**TASK PROMPT**
Copy out the data word for word. The images are not part of the copy.

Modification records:
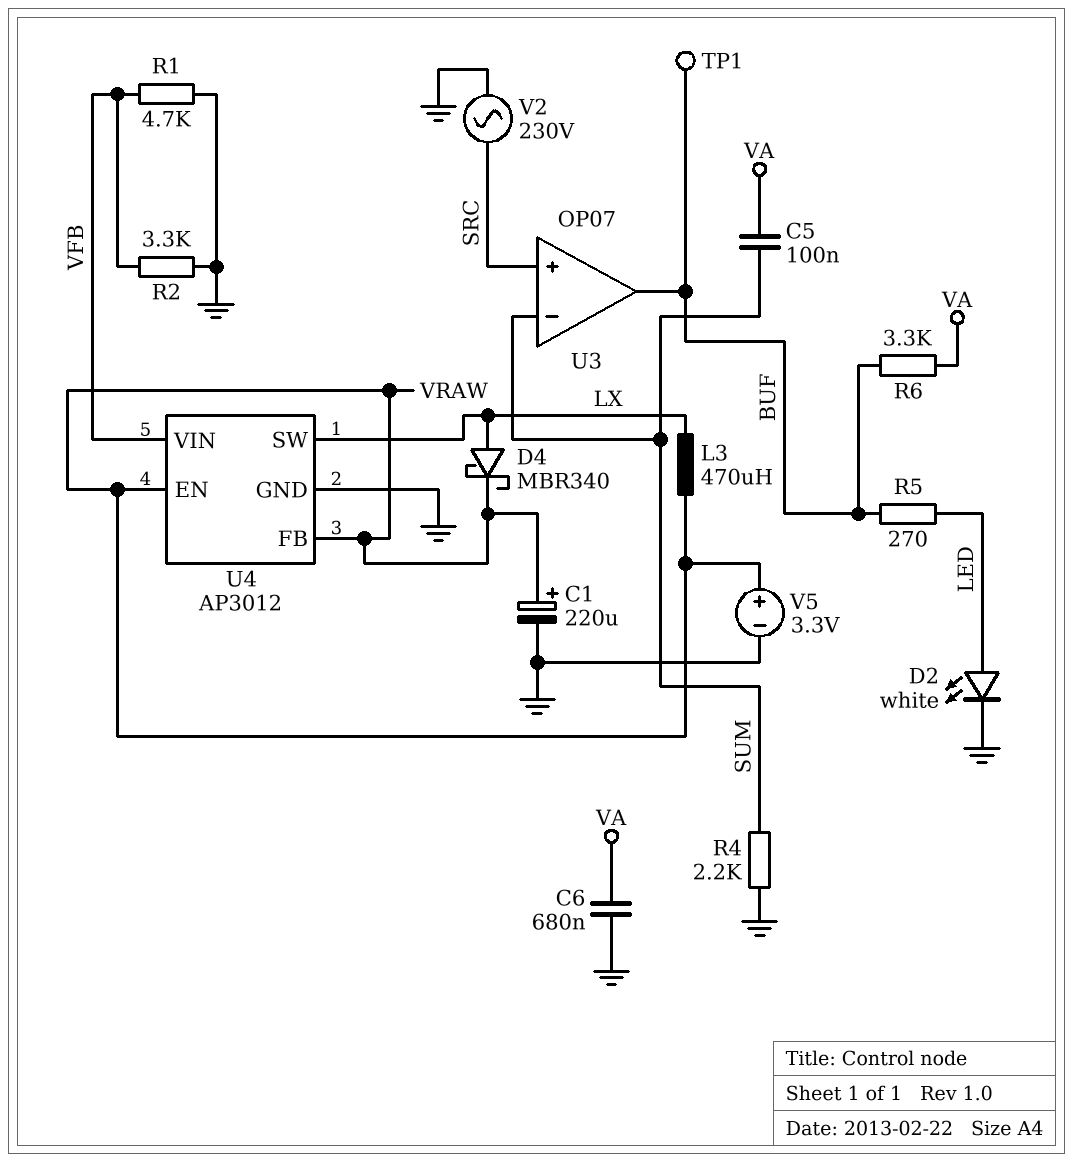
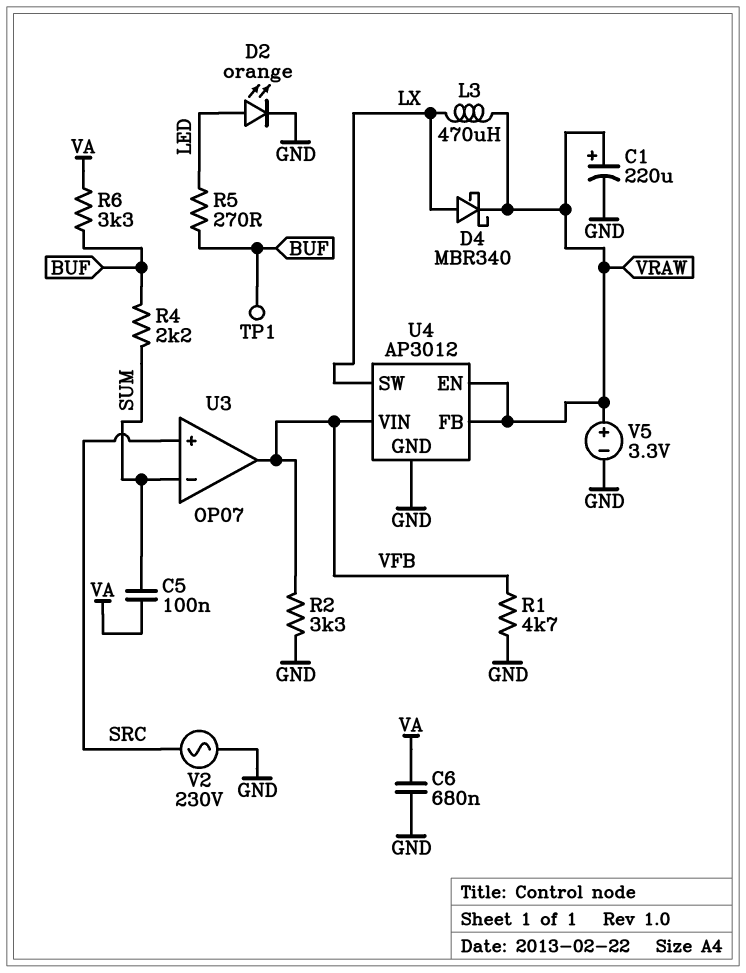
D2: LED white (A LED, K GND) -> LED orange (A LED, K GND)
R4: 2.2k (GND, SUM) -> 2.2k (BUF, SUM)
U3 pin out: BUF -> VFB

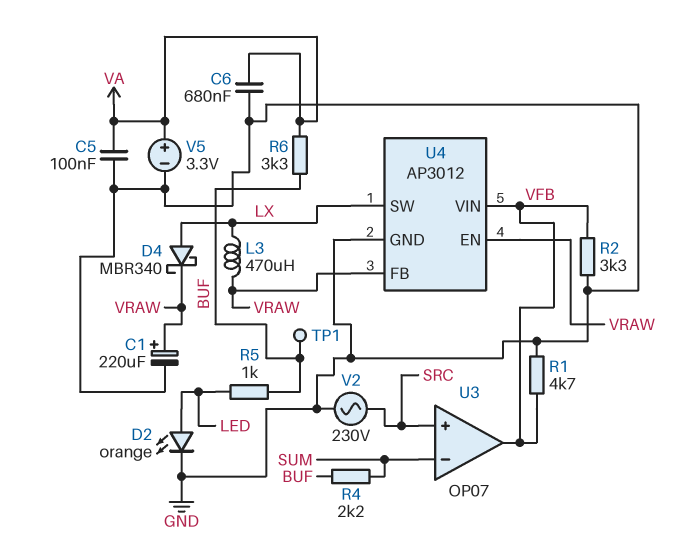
C5: 100nF (SUM, VA) -> 100nF (GND, VA)
R5: 270 (BUF, LED) -> 1k (BUF, LED)
V5: 3.3V (plus VRAW, minus GND) -> 3.3V (plus VA, minus GND)

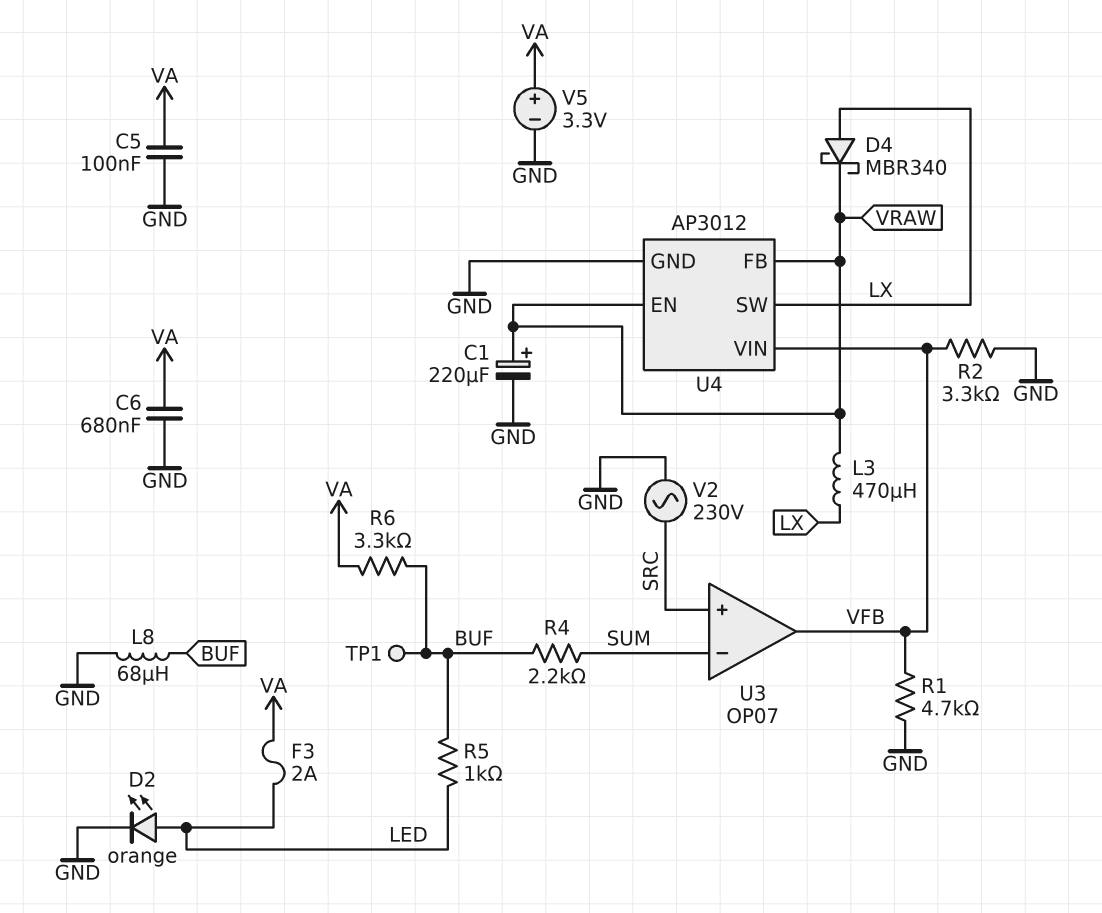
F3: none -> 2A (LED, VA)
L8: none -> 68uH (BUF, GND)

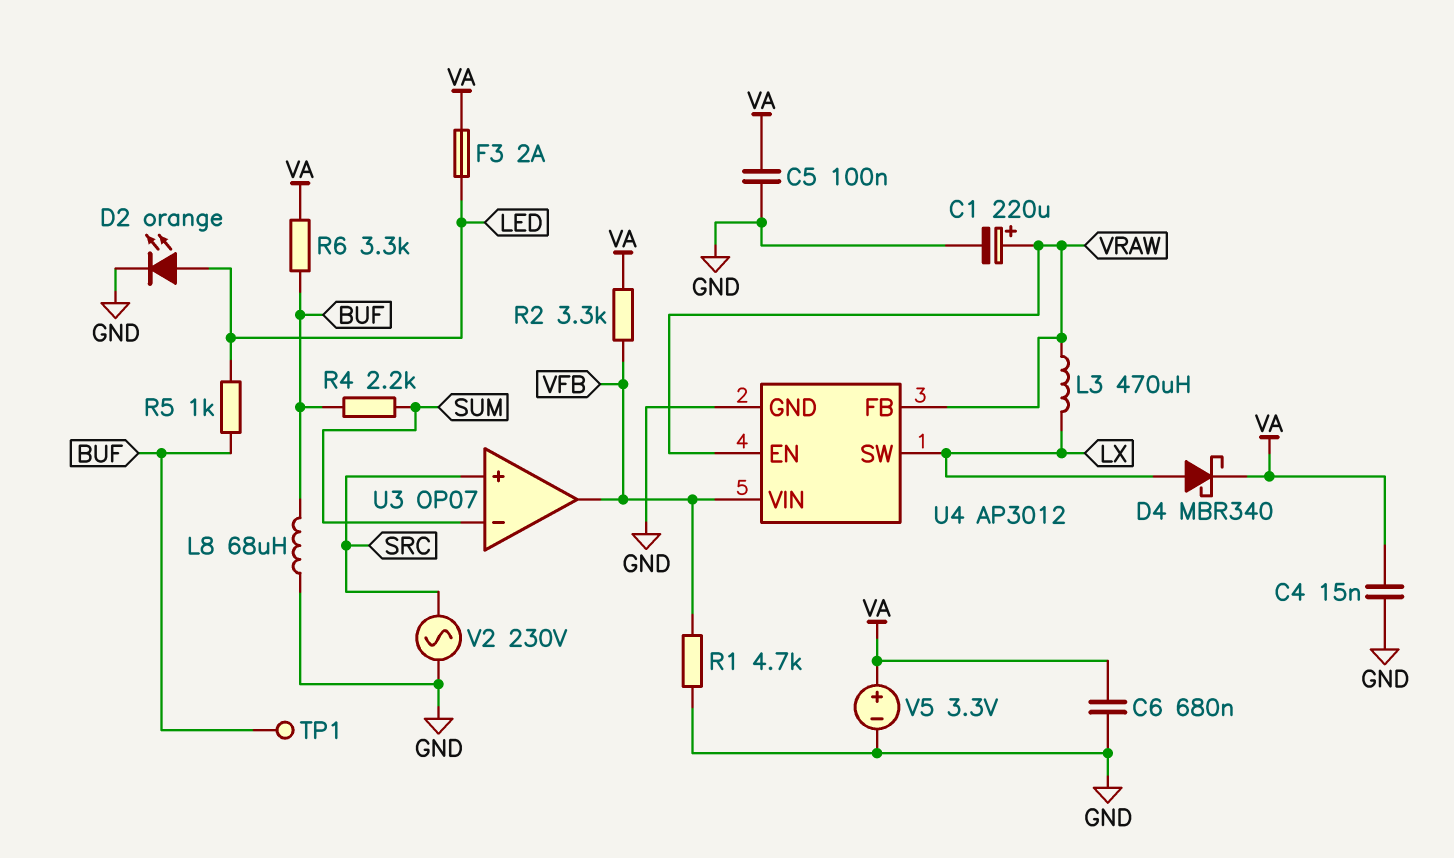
C4: none -> 15nF (GND, VA)
D4: schottky MBR340 (A LX, K VRAW) -> schottky MBR340 (A LX, K VA)
R2: 3.3k (GND, VFB) -> 3.3k (VA, VFB)

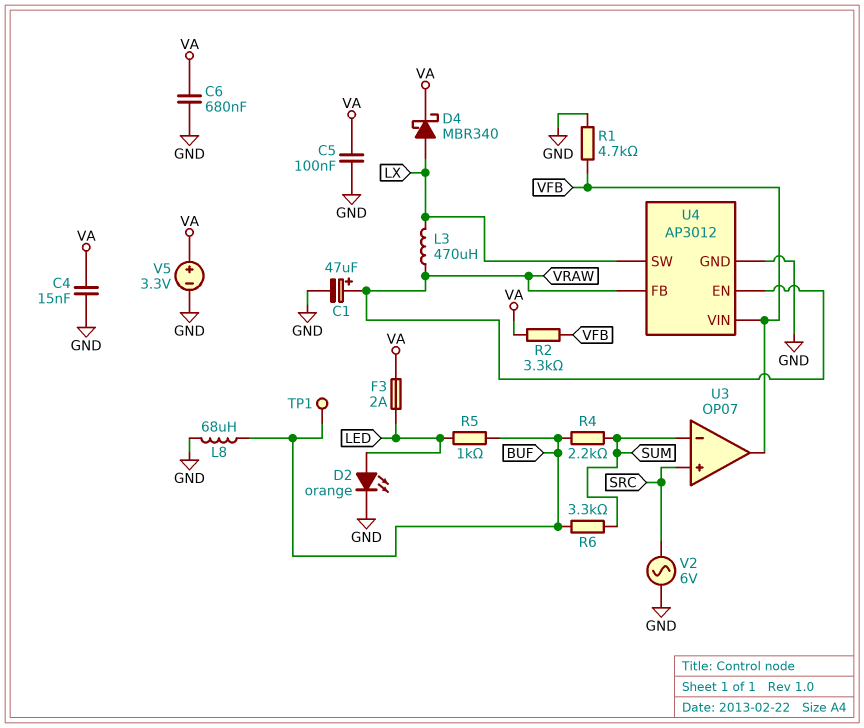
C1: 220uF (plus VRAW, minus GND) -> 47uF (plus VRAW, minus GND)
R6: 3.3k (BUF, VA) -> 3.3k (BUF, SUM)
V2: AC 230V (GND, SRC) -> AC 6V (GND, SRC)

**ANSWER FOR THIS EXERCISE**
D2: LED white (A LED, K GND) -> LED orange (A LED, K GND)
R4: 2.2k (GND, SUM) -> 2.2k (BUF, SUM)
U3 pin out: BUF -> VFB

C5: 100nF (SUM, VA) -> 100nF (GND, VA)
R5: 270 (BUF, LED) -> 1k (BUF, LED)
V5: 3.3V (plus VRAW, minus GND) -> 3.3V (plus VA, minus GND)

F3: none -> 2A (LED, VA)
L8: none -> 68uH (BUF, GND)

C4: none -> 15nF (GND, VA)
D4: schottky MBR340 (A LX, K VRAW) -> schottky MBR340 (A LX, K VA)
R2: 3.3k (GND, VFB) -> 3.3k (VA, VFB)

C1: 220uF (plus VRAW, minus GND) -> 47uF (plus VRAW, minus GND)
R6: 3.3k (BUF, VA) -> 3.3k (BUF, SUM)
V2: AC 230V (GND, SRC) -> AC 6V (GND, SRC)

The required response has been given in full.